EXCERPTED DATA:
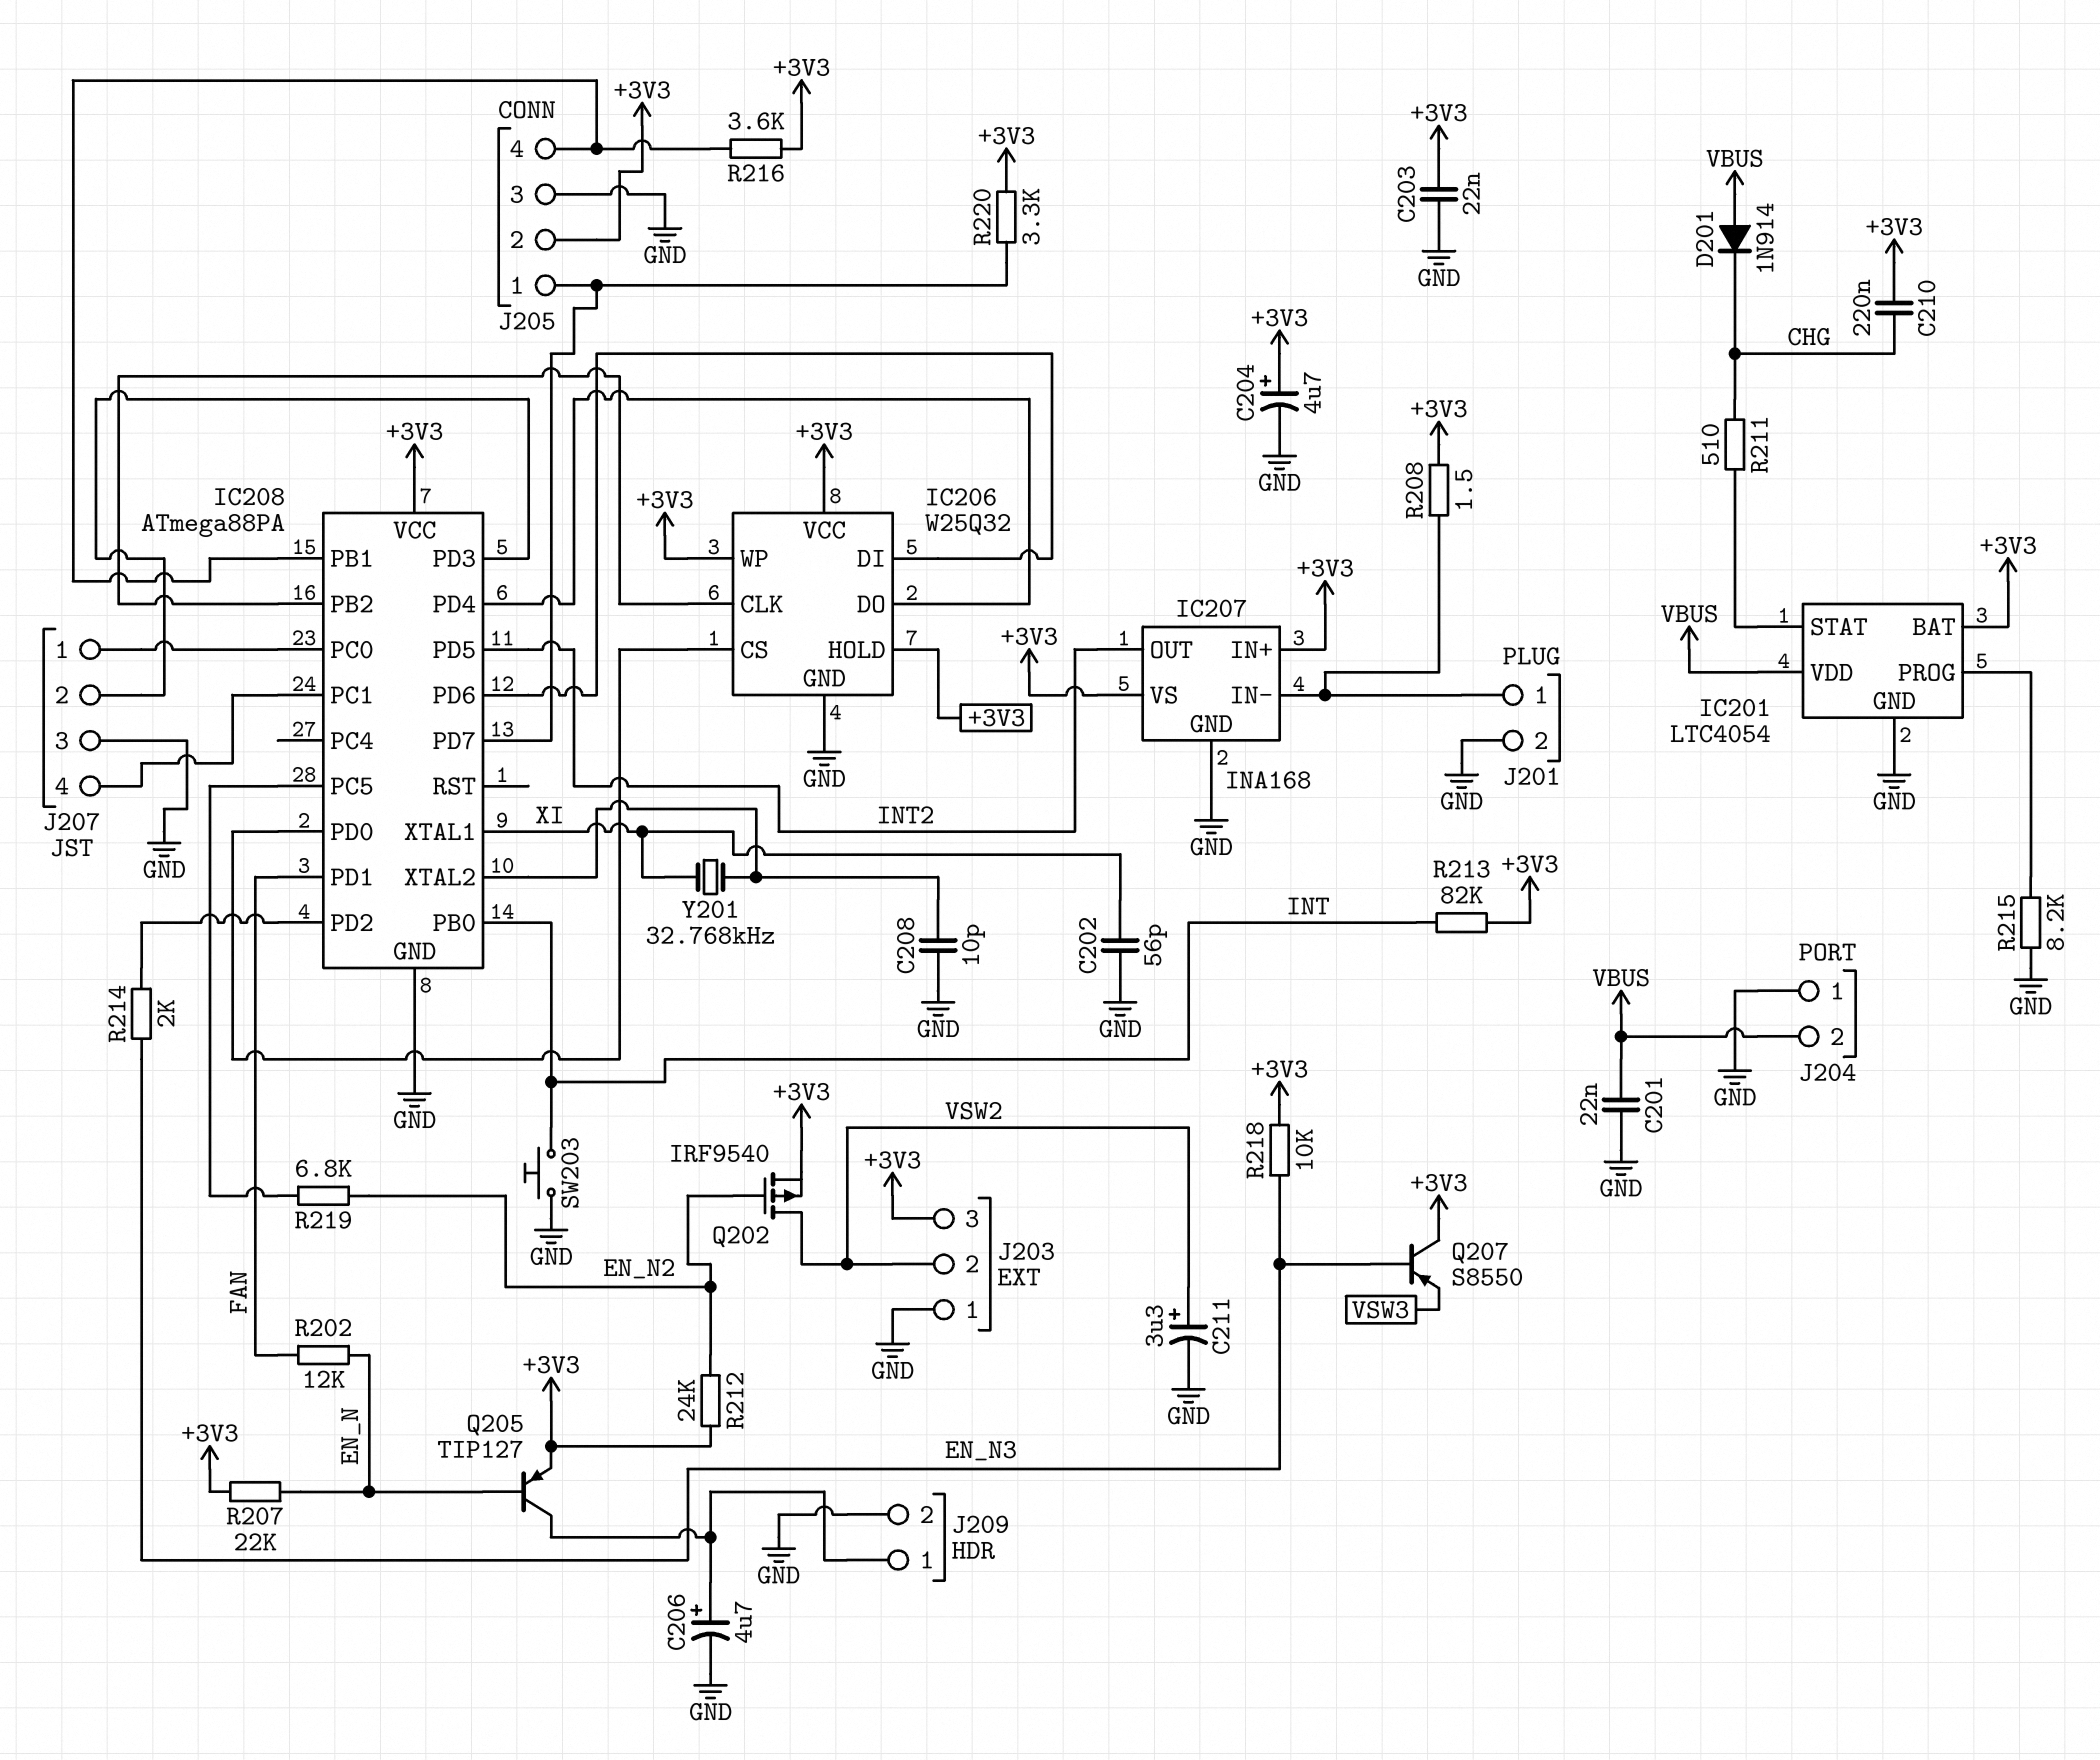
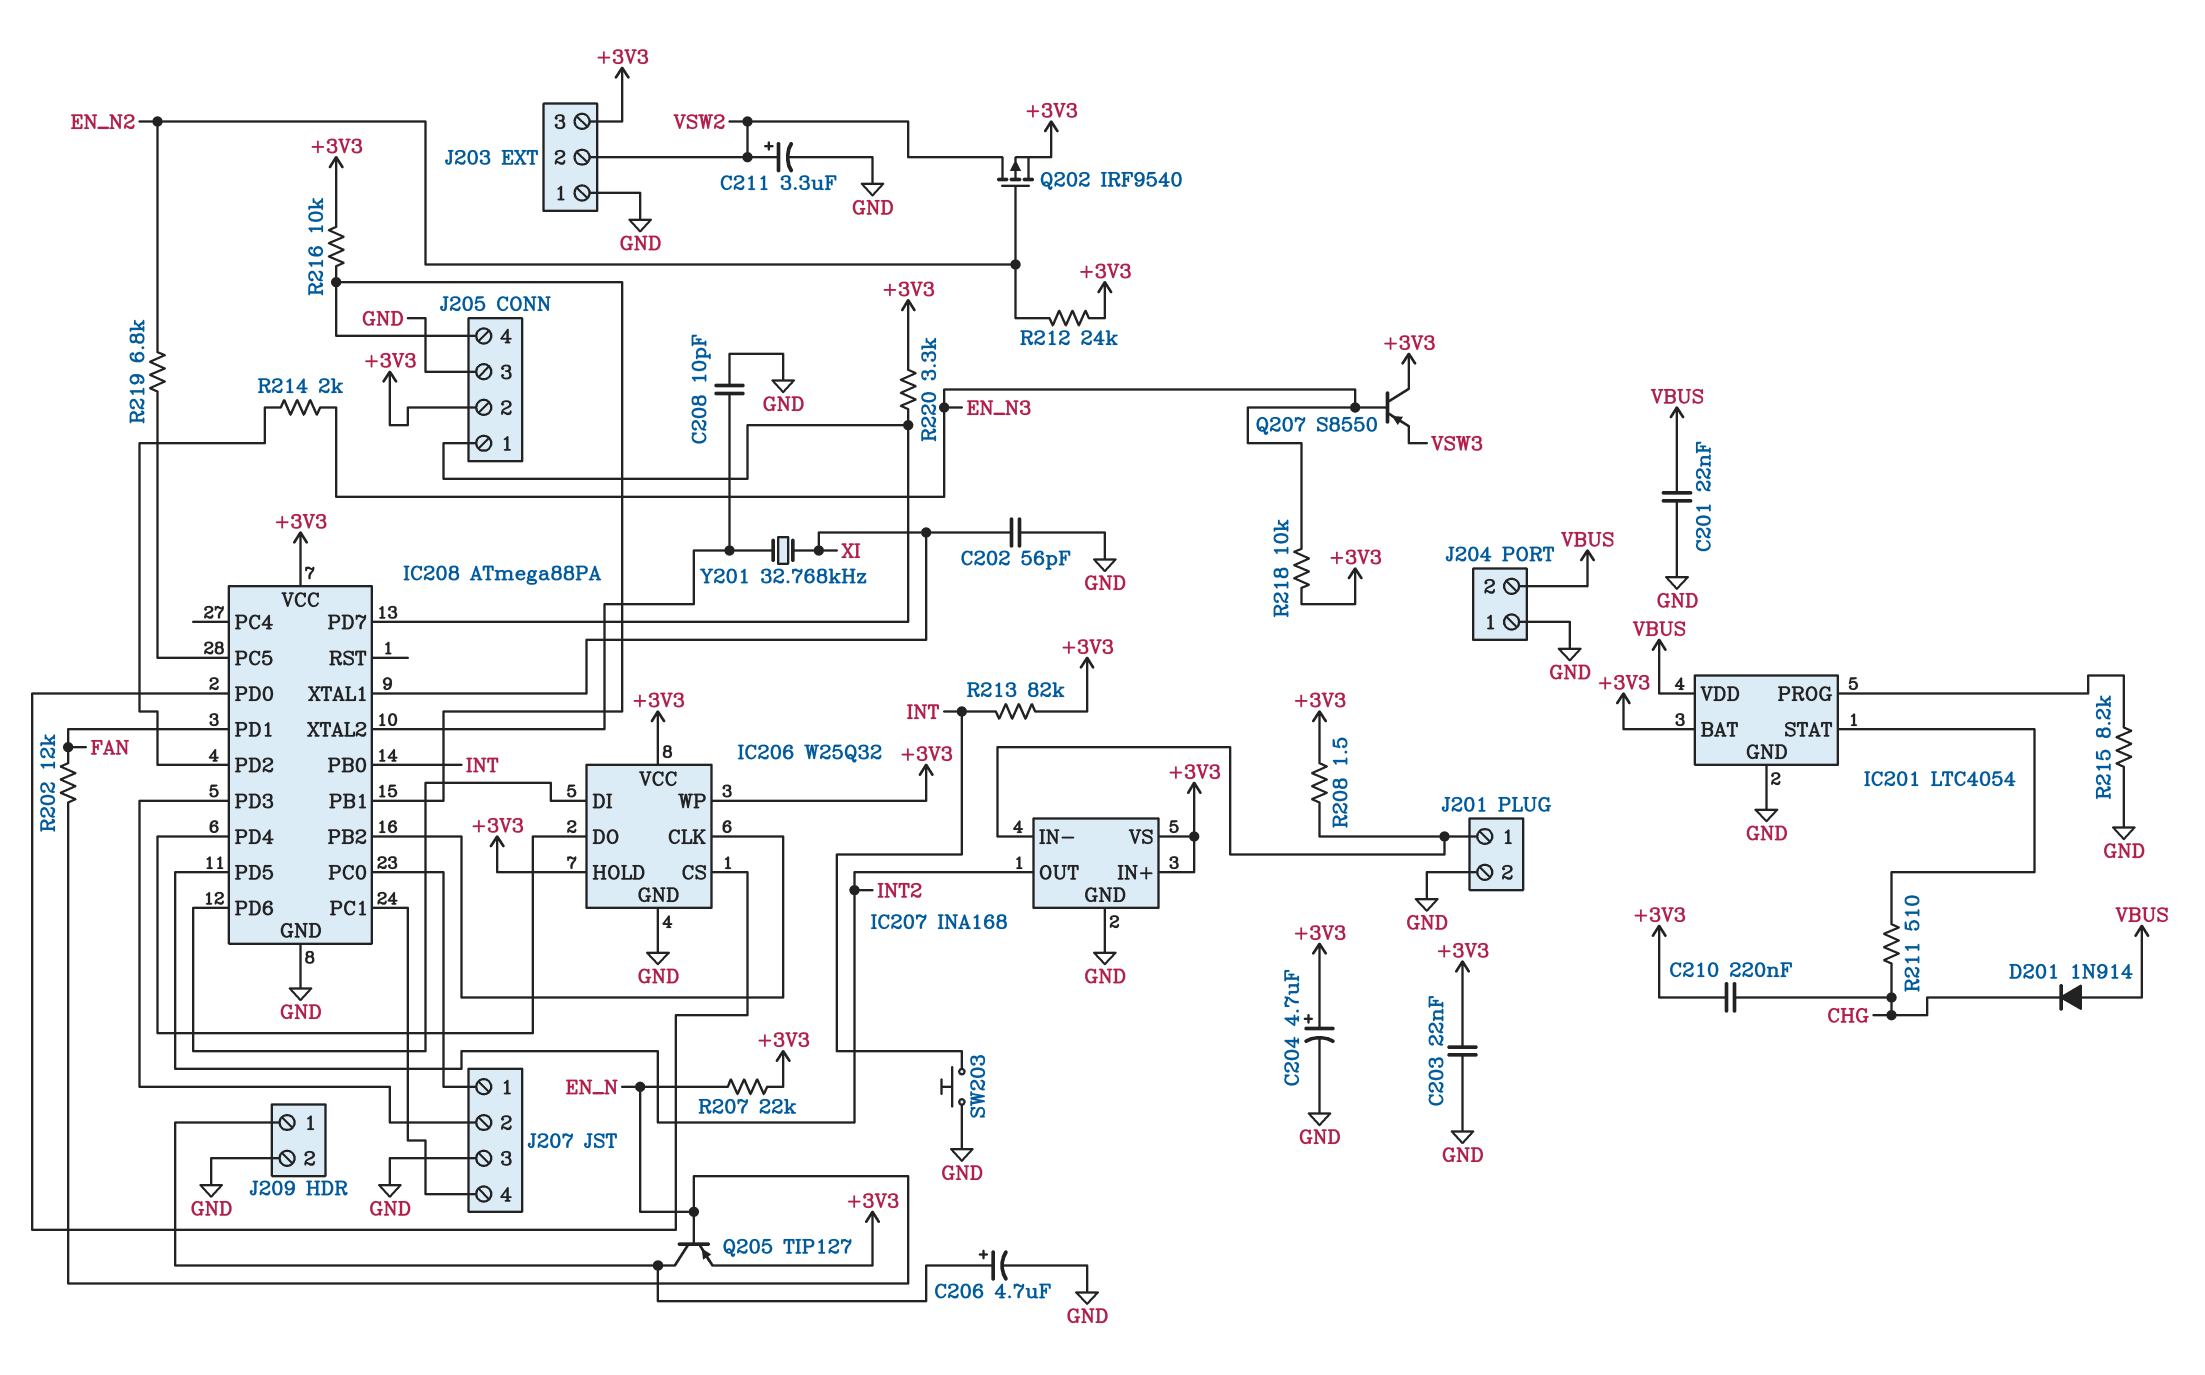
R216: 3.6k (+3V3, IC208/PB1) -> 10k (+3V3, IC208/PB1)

* * *

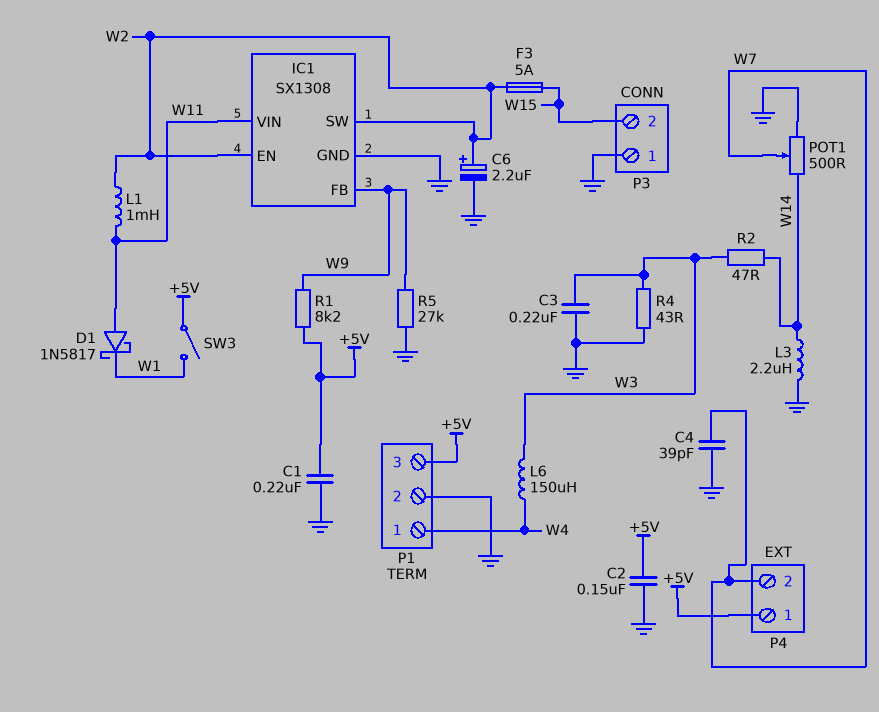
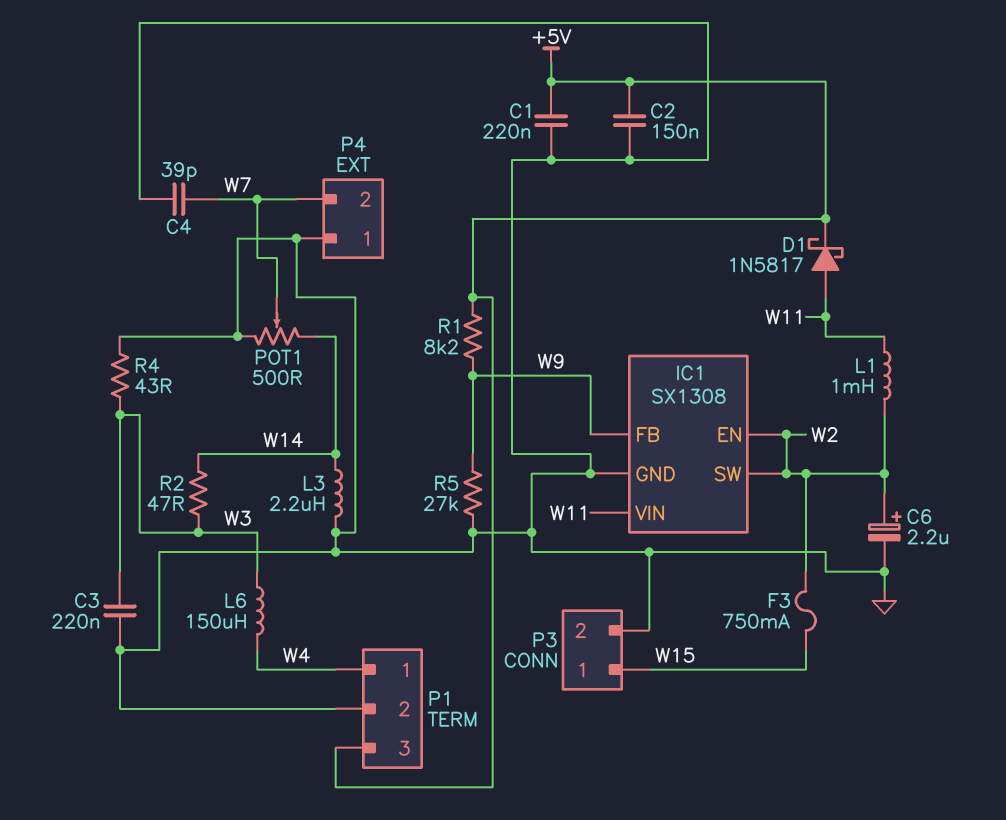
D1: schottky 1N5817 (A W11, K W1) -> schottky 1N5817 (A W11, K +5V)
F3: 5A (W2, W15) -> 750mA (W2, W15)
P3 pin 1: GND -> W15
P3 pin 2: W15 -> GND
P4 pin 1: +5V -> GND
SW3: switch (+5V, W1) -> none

WHAT YOU SHOULD DO: Copy the lines above exactly. Start with the line containing "P3 pin 1: GND -> W15", end with the line containing "SW3: switch (+5V, W1) -> none", and include both.

ANSWER SPACE:
P3 pin 1: GND -> W15
P3 pin 2: W15 -> GND
P4 pin 1: +5V -> GND
SW3: switch (+5V, W1) -> none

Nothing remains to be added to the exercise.